(AVAILABLE DATA Opens)

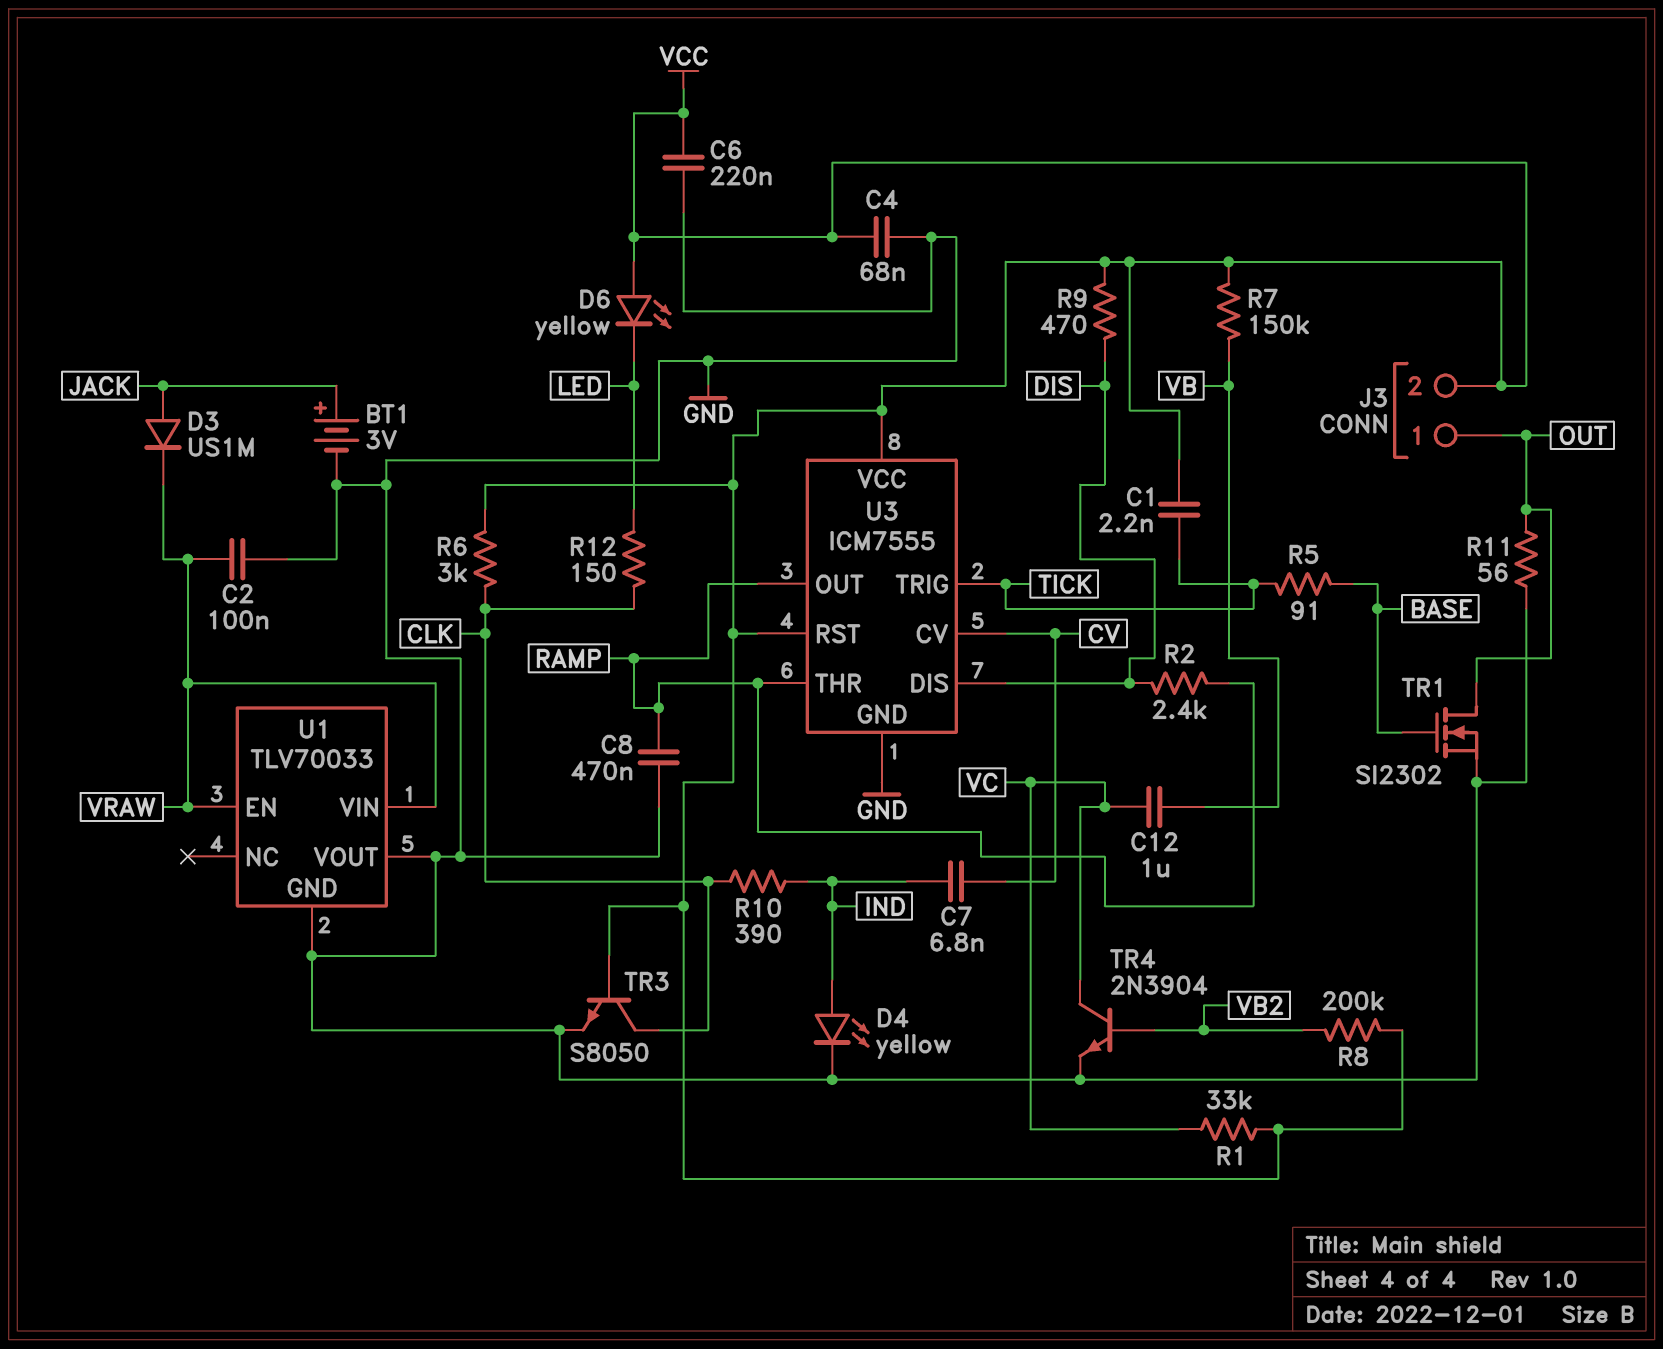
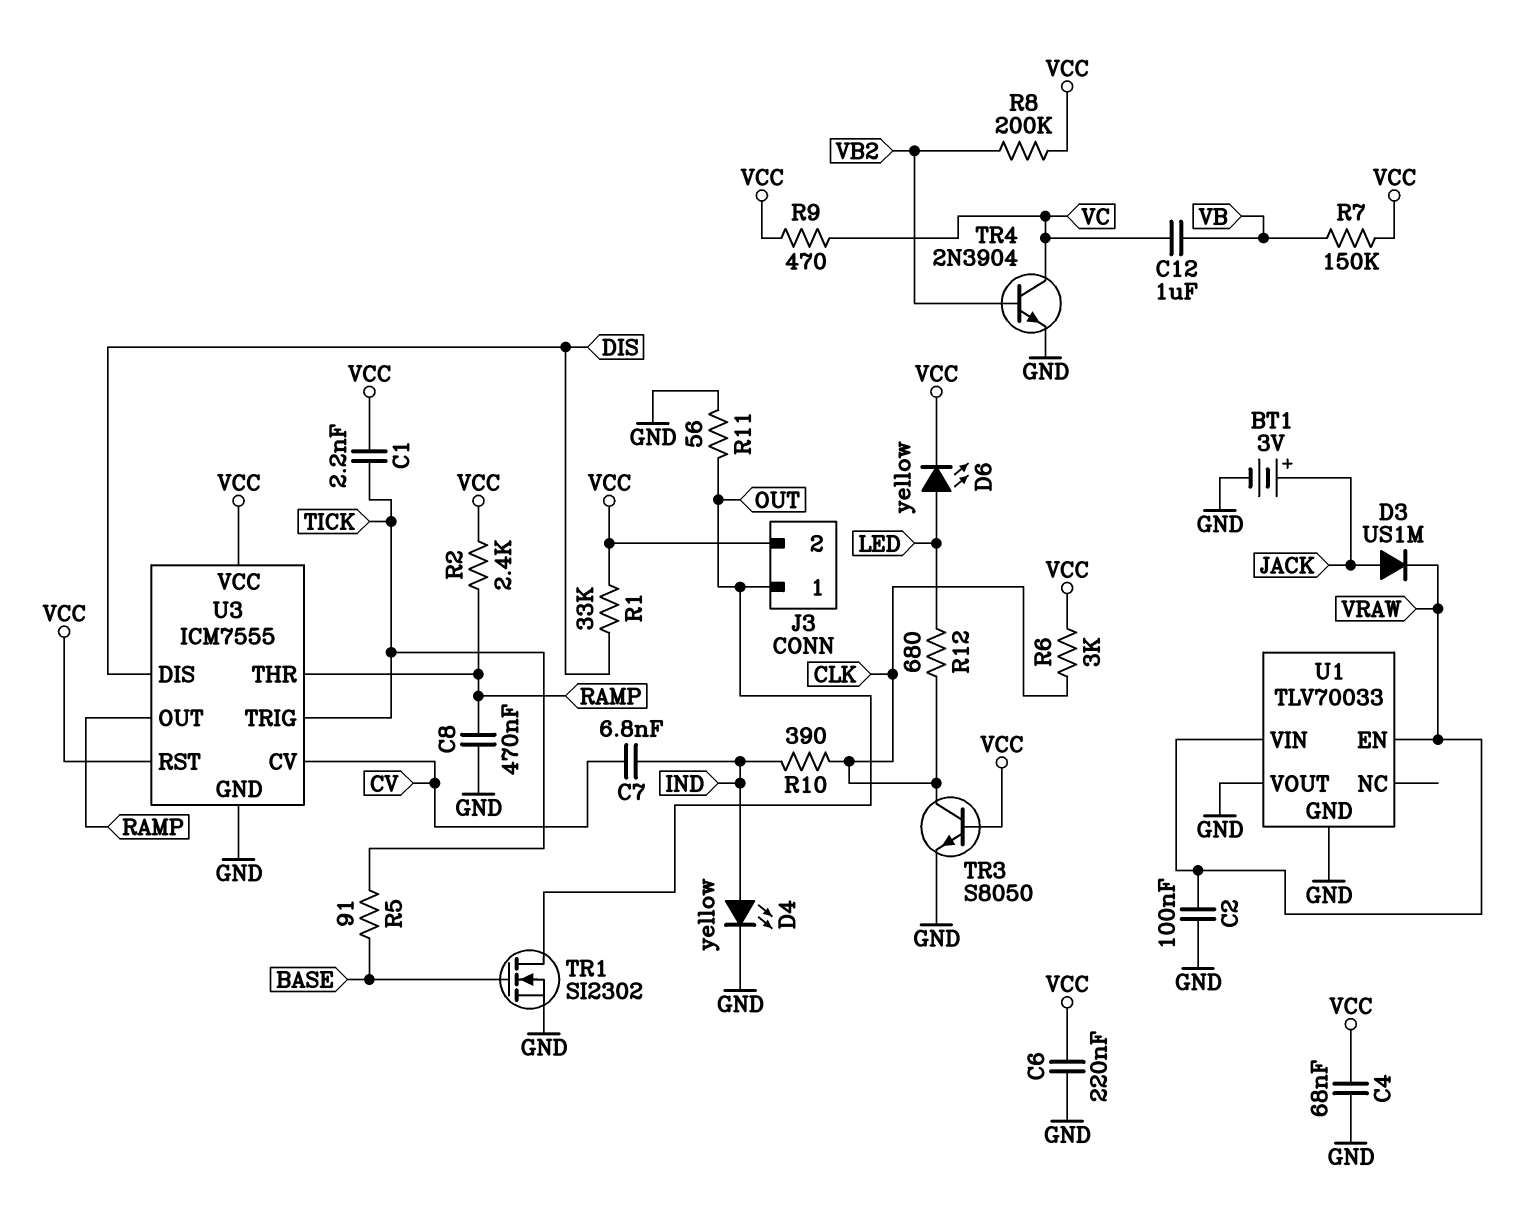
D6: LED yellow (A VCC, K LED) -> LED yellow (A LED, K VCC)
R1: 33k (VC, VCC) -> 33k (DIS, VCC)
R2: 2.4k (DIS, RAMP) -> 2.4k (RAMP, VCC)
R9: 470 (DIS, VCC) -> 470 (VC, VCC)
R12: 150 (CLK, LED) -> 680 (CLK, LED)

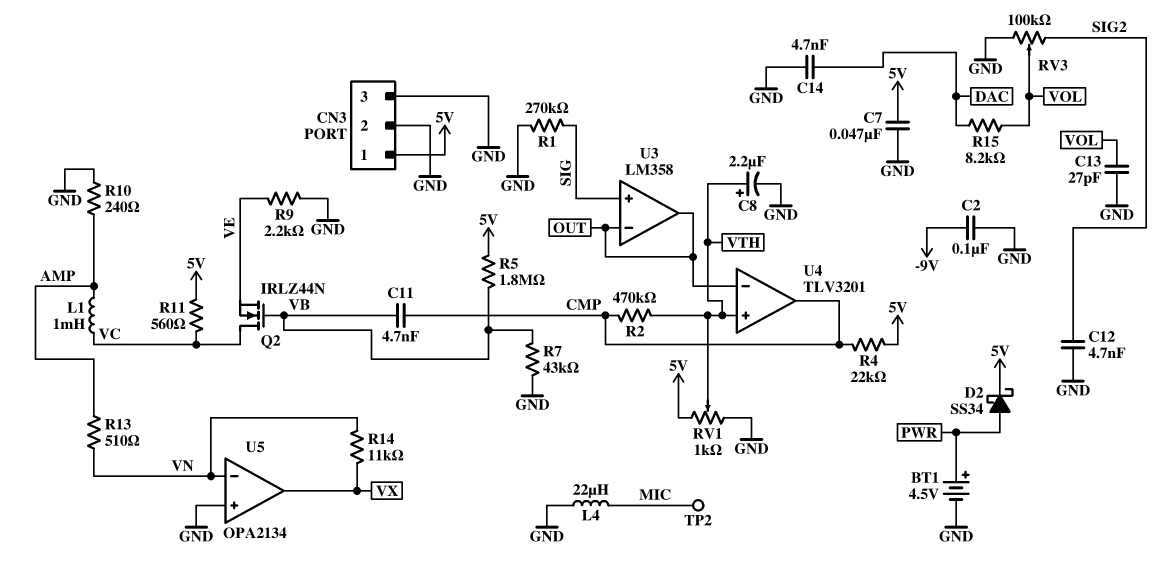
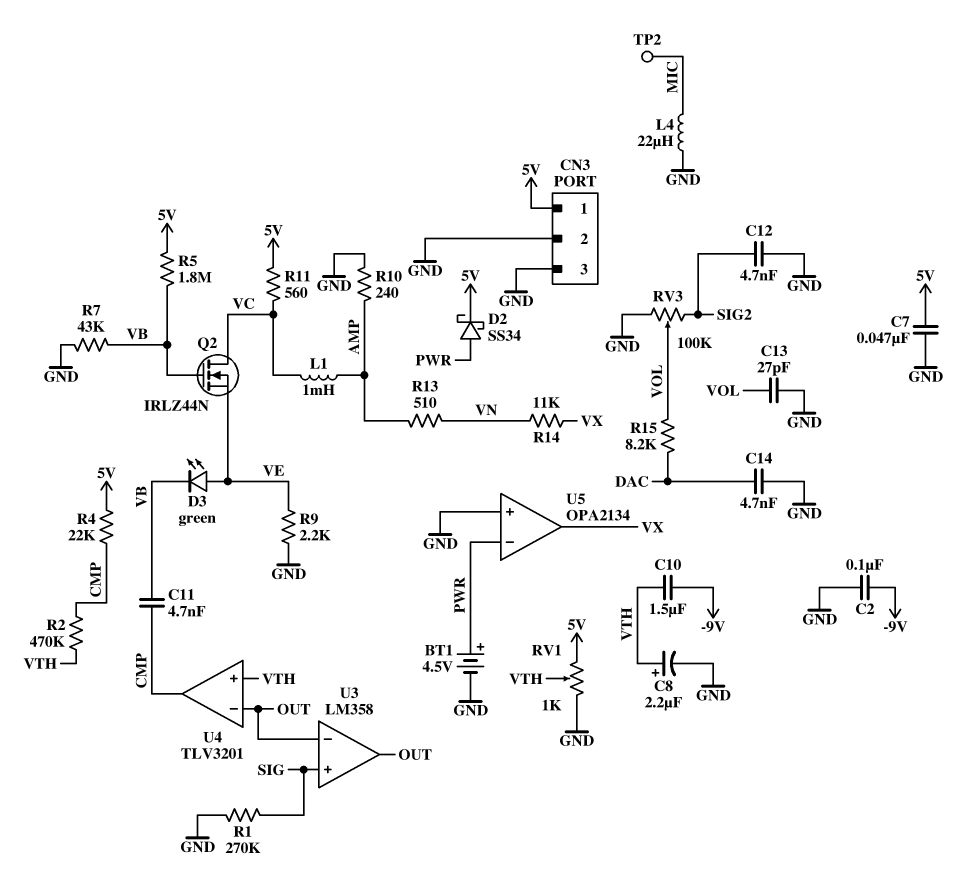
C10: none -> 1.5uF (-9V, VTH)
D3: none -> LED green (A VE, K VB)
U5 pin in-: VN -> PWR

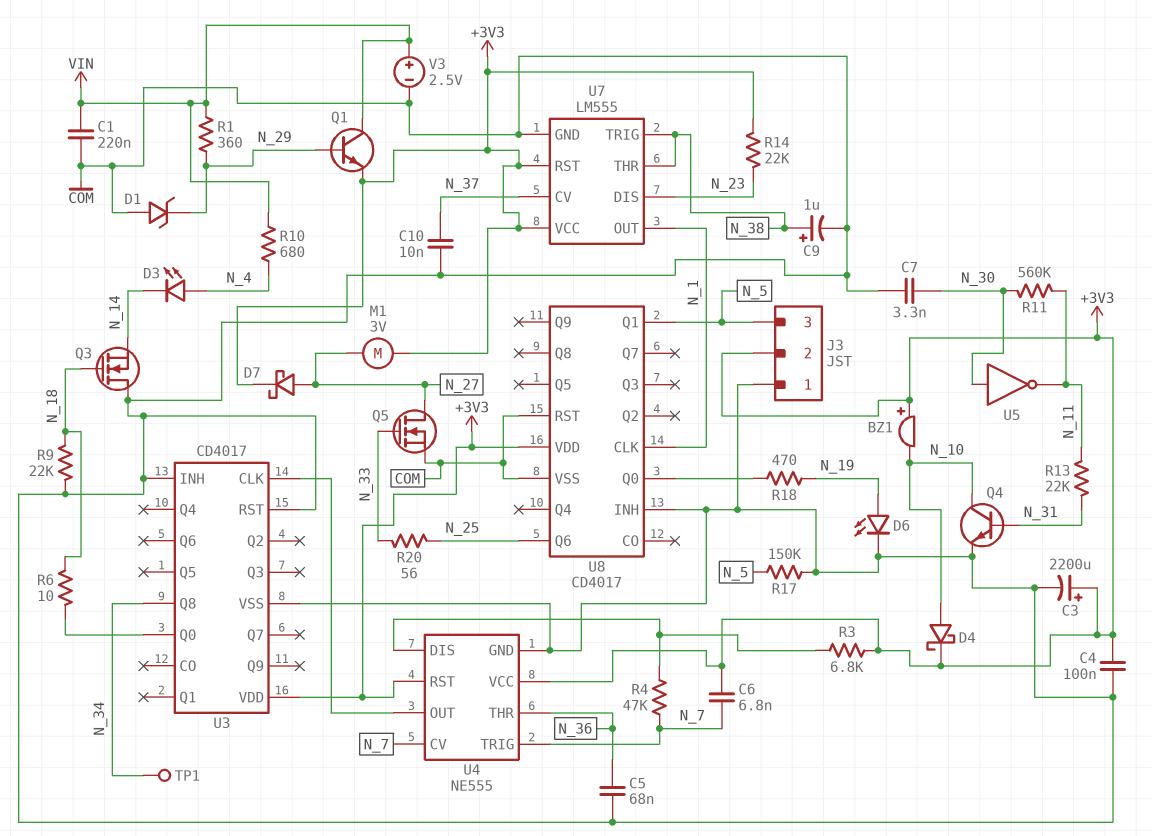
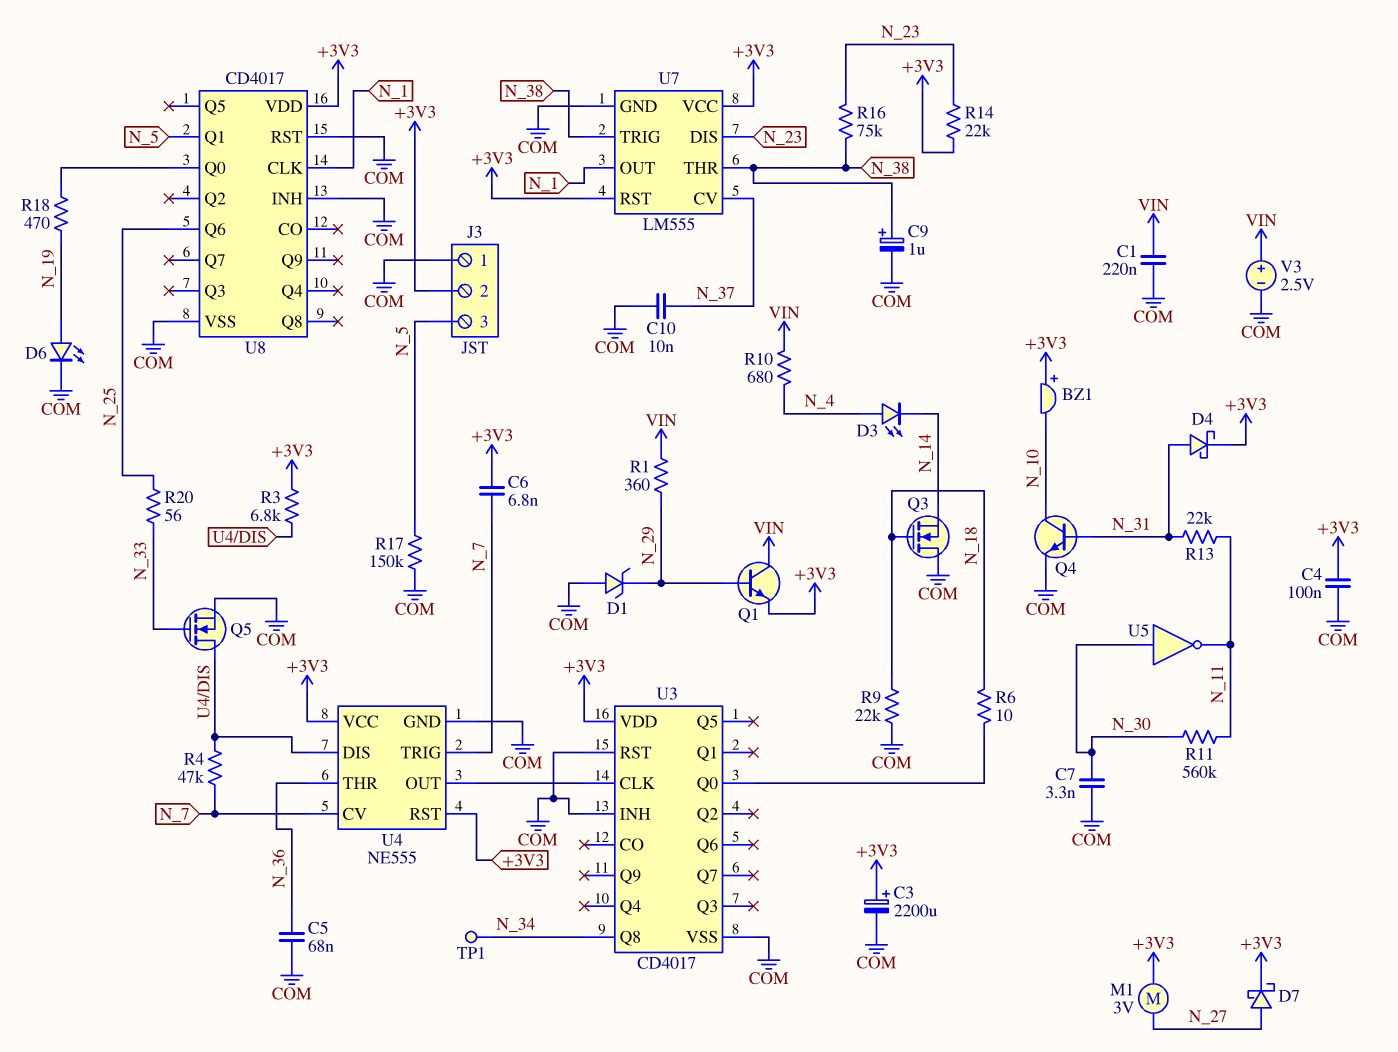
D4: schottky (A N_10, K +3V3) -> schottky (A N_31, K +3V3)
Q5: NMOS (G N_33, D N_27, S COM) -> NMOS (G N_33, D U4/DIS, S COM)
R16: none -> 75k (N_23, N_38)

(AVAILABLE DATA Closes)

Your answer must be an exact copy of the entries above, with no pictures in it.

- ANSWER AREA
D6: LED yellow (A VCC, K LED) -> LED yellow (A LED, K VCC)
R1: 33k (VC, VCC) -> 33k (DIS, VCC)
R2: 2.4k (DIS, RAMP) -> 2.4k (RAMP, VCC)
R9: 470 (DIS, VCC) -> 470 (VC, VCC)
R12: 150 (CLK, LED) -> 680 (CLK, LED)

C10: none -> 1.5uF (-9V, VTH)
D3: none -> LED green (A VE, K VB)
U5 pin in-: VN -> PWR

D4: schottky (A N_10, K +3V3) -> schottky (A N_31, K +3V3)
Q5: NMOS (G N_33, D N_27, S COM) -> NMOS (G N_33, D U4/DIS, S COM)
R16: none -> 75k (N_23, N_38)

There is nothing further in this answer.